WHAT TO DO:
Which of the lines below include "green"? Each one should be copied out.

LISTED ENTRIES:
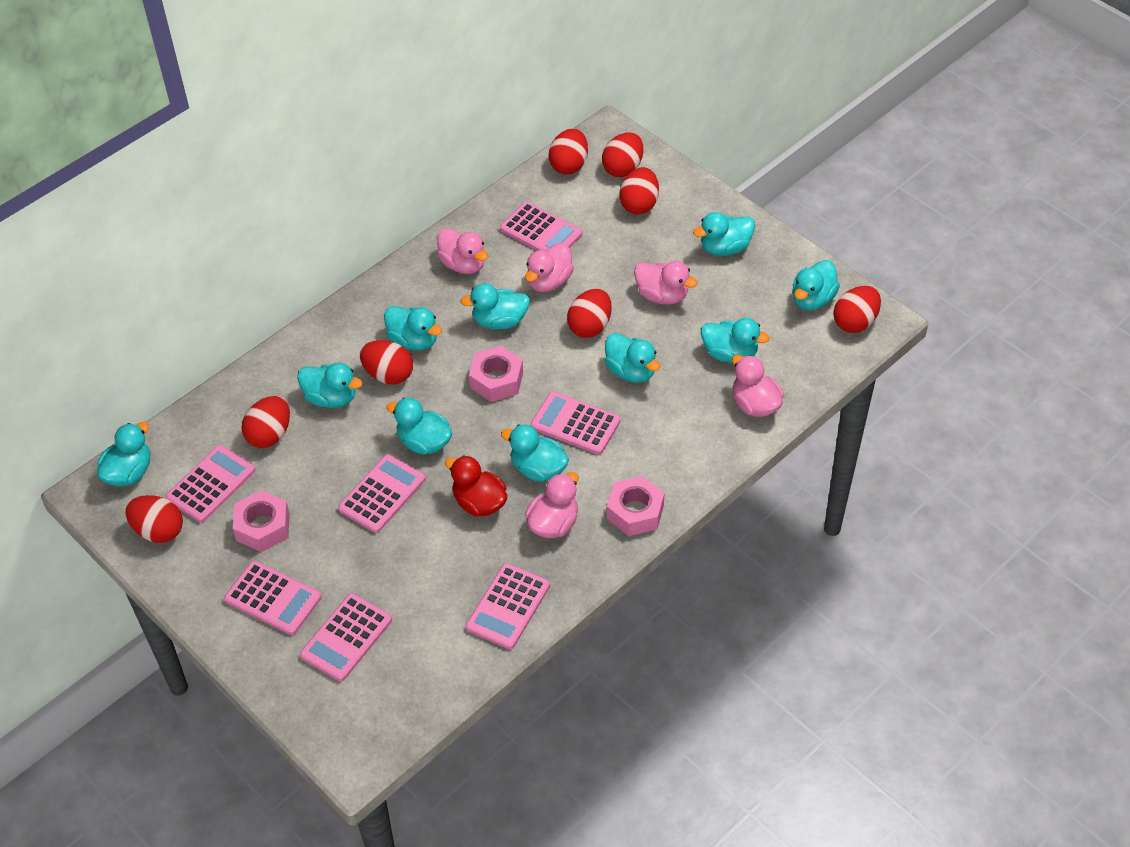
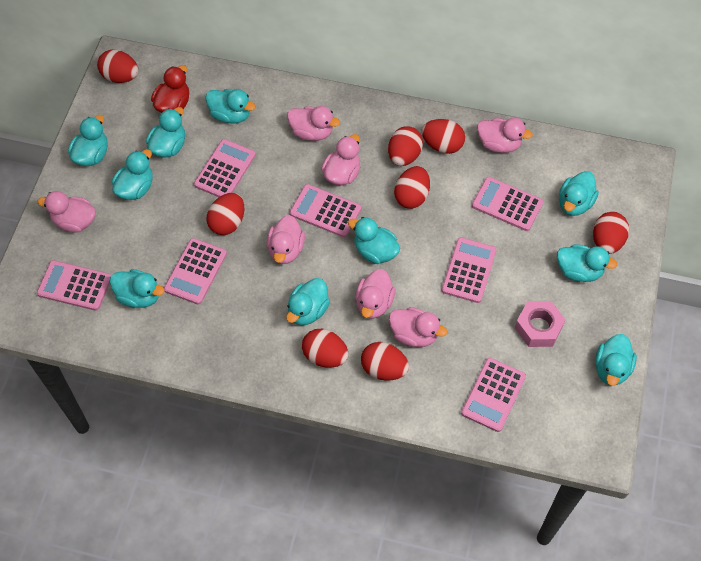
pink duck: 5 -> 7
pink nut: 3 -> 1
---
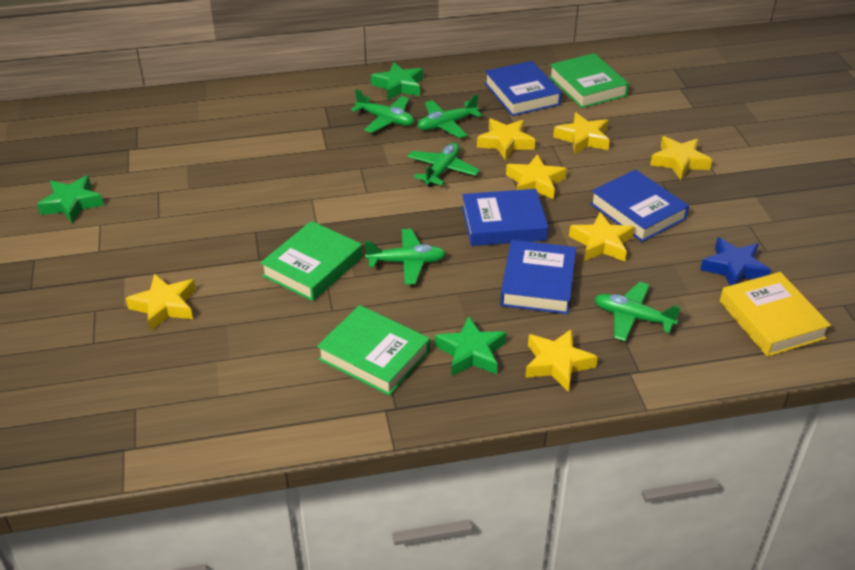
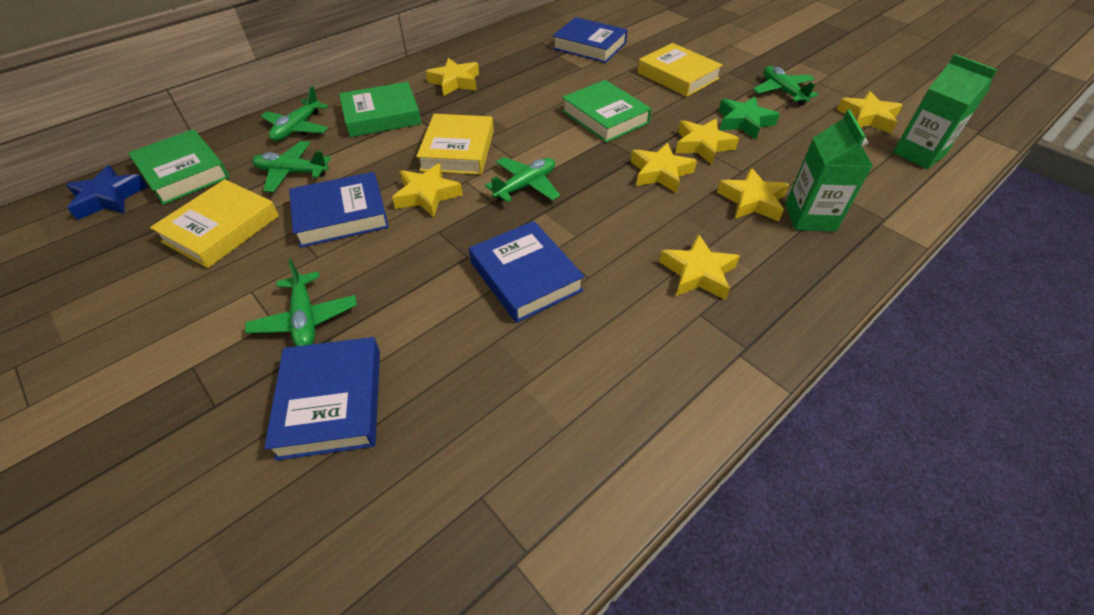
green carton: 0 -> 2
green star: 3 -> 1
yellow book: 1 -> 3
* * *
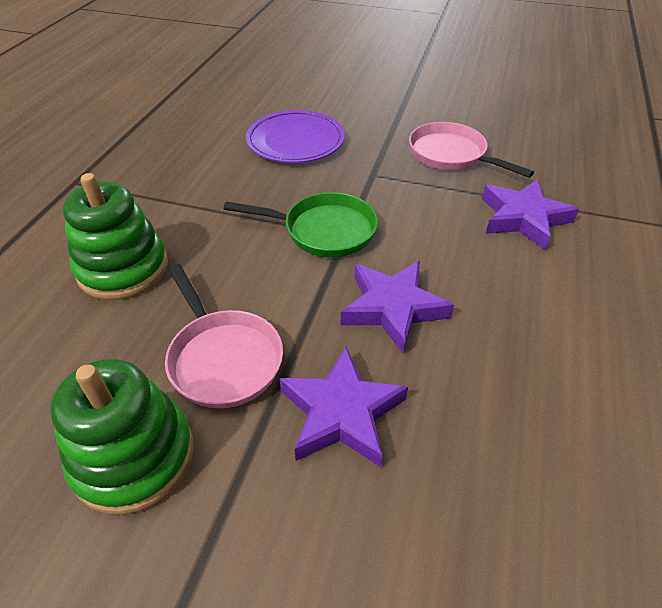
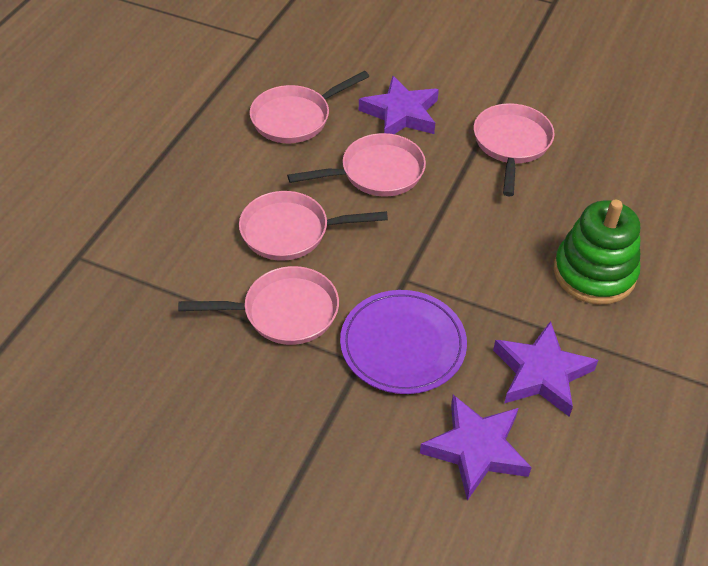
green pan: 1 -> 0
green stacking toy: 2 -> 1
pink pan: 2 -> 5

SOLUTION BELOW:
green carton: 0 -> 2
green star: 3 -> 1
green pan: 1 -> 0
green stacking toy: 2 -> 1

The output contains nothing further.